**ACTION ITEM**
The reply should consist of the full listing, repeated word for word.

**TASK INPUT**
Content starts

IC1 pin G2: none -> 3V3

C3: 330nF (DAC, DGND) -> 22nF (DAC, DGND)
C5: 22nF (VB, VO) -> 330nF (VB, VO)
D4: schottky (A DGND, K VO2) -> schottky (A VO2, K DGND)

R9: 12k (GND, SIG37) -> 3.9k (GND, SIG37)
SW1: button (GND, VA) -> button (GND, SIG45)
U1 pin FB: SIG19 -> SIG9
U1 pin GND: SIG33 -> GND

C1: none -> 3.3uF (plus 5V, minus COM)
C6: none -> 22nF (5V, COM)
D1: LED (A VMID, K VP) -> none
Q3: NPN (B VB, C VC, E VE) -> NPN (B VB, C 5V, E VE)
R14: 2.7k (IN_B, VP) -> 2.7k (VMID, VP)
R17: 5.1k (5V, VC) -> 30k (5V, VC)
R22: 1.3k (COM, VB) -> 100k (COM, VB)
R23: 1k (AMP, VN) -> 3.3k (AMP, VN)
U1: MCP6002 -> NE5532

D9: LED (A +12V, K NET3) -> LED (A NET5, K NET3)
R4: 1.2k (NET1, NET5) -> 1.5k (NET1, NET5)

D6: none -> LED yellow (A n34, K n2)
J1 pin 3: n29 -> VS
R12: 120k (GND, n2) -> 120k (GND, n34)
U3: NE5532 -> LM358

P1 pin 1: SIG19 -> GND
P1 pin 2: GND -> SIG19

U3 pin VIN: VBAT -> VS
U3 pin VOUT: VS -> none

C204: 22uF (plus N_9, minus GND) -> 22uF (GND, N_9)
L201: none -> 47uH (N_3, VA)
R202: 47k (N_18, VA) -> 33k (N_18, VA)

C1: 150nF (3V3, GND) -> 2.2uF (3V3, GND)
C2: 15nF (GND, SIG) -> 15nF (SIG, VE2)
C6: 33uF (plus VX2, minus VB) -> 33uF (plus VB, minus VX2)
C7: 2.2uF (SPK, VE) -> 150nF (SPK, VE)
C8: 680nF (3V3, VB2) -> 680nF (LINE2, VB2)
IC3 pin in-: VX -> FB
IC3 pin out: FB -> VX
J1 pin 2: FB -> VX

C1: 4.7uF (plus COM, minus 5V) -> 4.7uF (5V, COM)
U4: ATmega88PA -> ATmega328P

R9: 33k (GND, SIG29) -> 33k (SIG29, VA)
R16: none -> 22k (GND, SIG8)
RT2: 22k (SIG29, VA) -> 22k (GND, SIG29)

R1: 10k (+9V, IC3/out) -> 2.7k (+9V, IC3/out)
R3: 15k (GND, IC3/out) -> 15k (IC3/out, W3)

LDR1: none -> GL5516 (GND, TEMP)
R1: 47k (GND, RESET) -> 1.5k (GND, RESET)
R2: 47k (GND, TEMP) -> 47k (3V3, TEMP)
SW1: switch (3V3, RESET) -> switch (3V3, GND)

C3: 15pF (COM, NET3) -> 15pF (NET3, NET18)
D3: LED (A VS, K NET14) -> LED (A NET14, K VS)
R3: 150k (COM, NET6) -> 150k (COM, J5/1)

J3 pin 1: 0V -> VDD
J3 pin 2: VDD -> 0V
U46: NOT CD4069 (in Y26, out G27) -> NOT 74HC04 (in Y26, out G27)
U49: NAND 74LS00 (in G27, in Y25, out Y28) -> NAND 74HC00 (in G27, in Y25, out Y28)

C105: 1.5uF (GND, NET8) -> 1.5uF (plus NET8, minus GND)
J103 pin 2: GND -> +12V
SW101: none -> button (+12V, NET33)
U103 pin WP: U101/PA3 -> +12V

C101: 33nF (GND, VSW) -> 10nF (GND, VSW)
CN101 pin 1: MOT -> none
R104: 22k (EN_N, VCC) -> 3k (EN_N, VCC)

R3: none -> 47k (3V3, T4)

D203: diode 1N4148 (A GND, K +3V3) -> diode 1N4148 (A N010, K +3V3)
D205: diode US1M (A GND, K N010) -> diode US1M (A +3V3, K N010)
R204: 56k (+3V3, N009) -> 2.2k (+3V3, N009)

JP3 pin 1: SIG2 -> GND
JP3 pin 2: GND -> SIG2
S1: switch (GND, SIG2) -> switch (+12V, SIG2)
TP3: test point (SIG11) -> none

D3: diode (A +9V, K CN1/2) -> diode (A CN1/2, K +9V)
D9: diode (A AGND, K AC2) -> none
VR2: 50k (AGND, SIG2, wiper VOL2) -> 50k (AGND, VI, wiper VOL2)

Content ends

**EXERCISE RESPONSE**
IC1 pin G2: none -> 3V3

C3: 330nF (DAC, DGND) -> 22nF (DAC, DGND)
C5: 22nF (VB, VO) -> 330nF (VB, VO)
D4: schottky (A DGND, K VO2) -> schottky (A VO2, K DGND)

R9: 12k (GND, SIG37) -> 3.9k (GND, SIG37)
SW1: button (GND, VA) -> button (GND, SIG45)
U1 pin FB: SIG19 -> SIG9
U1 pin GND: SIG33 -> GND

C1: none -> 3.3uF (plus 5V, minus COM)
C6: none -> 22nF (5V, COM)
D1: LED (A VMID, K VP) -> none
Q3: NPN (B VB, C VC, E VE) -> NPN (B VB, C 5V, E VE)
R14: 2.7k (IN_B, VP) -> 2.7k (VMID, VP)
R17: 5.1k (5V, VC) -> 30k (5V, VC)
R22: 1.3k (COM, VB) -> 100k (COM, VB)
R23: 1k (AMP, VN) -> 3.3k (AMP, VN)
U1: MCP6002 -> NE5532

D9: LED (A +12V, K NET3) -> LED (A NET5, K NET3)
R4: 1.2k (NET1, NET5) -> 1.5k (NET1, NET5)

D6: none -> LED yellow (A n34, K n2)
J1 pin 3: n29 -> VS
R12: 120k (GND, n2) -> 120k (GND, n34)
U3: NE5532 -> LM358

P1 pin 1: SIG19 -> GND
P1 pin 2: GND -> SIG19

U3 pin VIN: VBAT -> VS
U3 pin VOUT: VS -> none

C204: 22uF (plus N_9, minus GND) -> 22uF (GND, N_9)
L201: none -> 47uH (N_3, VA)
R202: 47k (N_18, VA) -> 33k (N_18, VA)

C1: 150nF (3V3, GND) -> 2.2uF (3V3, GND)
C2: 15nF (GND, SIG) -> 15nF (SIG, VE2)
C6: 33uF (plus VX2, minus VB) -> 33uF (plus VB, minus VX2)
C7: 2.2uF (SPK, VE) -> 150nF (SPK, VE)
C8: 680nF (3V3, VB2) -> 680nF (LINE2, VB2)
IC3 pin in-: VX -> FB
IC3 pin out: FB -> VX
J1 pin 2: FB -> VX

C1: 4.7uF (plus COM, minus 5V) -> 4.7uF (5V, COM)
U4: ATmega88PA -> ATmega328P

R9: 33k (GND, SIG29) -> 33k (SIG29, VA)
R16: none -> 22k (GND, SIG8)
RT2: 22k (SIG29, VA) -> 22k (GND, SIG29)

R1: 10k (+9V, IC3/out) -> 2.7k (+9V, IC3/out)
R3: 15k (GND, IC3/out) -> 15k (IC3/out, W3)

LDR1: none -> GL5516 (GND, TEMP)
R1: 47k (GND, RESET) -> 1.5k (GND, RESET)
R2: 47k (GND, TEMP) -> 47k (3V3, TEMP)
SW1: switch (3V3, RESET) -> switch (3V3, GND)

C3: 15pF (COM, NET3) -> 15pF (NET3, NET18)
D3: LED (A VS, K NET14) -> LED (A NET14, K VS)
R3: 150k (COM, NET6) -> 150k (COM, J5/1)

J3 pin 1: 0V -> VDD
J3 pin 2: VDD -> 0V
U46: NOT CD4069 (in Y26, out G27) -> NOT 74HC04 (in Y26, out G27)
U49: NAND 74LS00 (in G27, in Y25, out Y28) -> NAND 74HC00 (in G27, in Y25, out Y28)

C105: 1.5uF (GND, NET8) -> 1.5uF (plus NET8, minus GND)
J103 pin 2: GND -> +12V
SW101: none -> button (+12V, NET33)
U103 pin WP: U101/PA3 -> +12V

C101: 33nF (GND, VSW) -> 10nF (GND, VSW)
CN101 pin 1: MOT -> none
R104: 22k (EN_N, VCC) -> 3k (EN_N, VCC)

R3: none -> 47k (3V3, T4)

D203: diode 1N4148 (A GND, K +3V3) -> diode 1N4148 (A N010, K +3V3)
D205: diode US1M (A GND, K N010) -> diode US1M (A +3V3, K N010)
R204: 56k (+3V3, N009) -> 2.2k (+3V3, N009)

JP3 pin 1: SIG2 -> GND
JP3 pin 2: GND -> SIG2
S1: switch (GND, SIG2) -> switch (+12V, SIG2)
TP3: test point (SIG11) -> none

D3: diode (A +9V, K CN1/2) -> diode (A CN1/2, K +9V)
D9: diode (A AGND, K AC2) -> none
VR2: 50k (AGND, SIG2, wiper VOL2) -> 50k (AGND, VI, wiper VOL2)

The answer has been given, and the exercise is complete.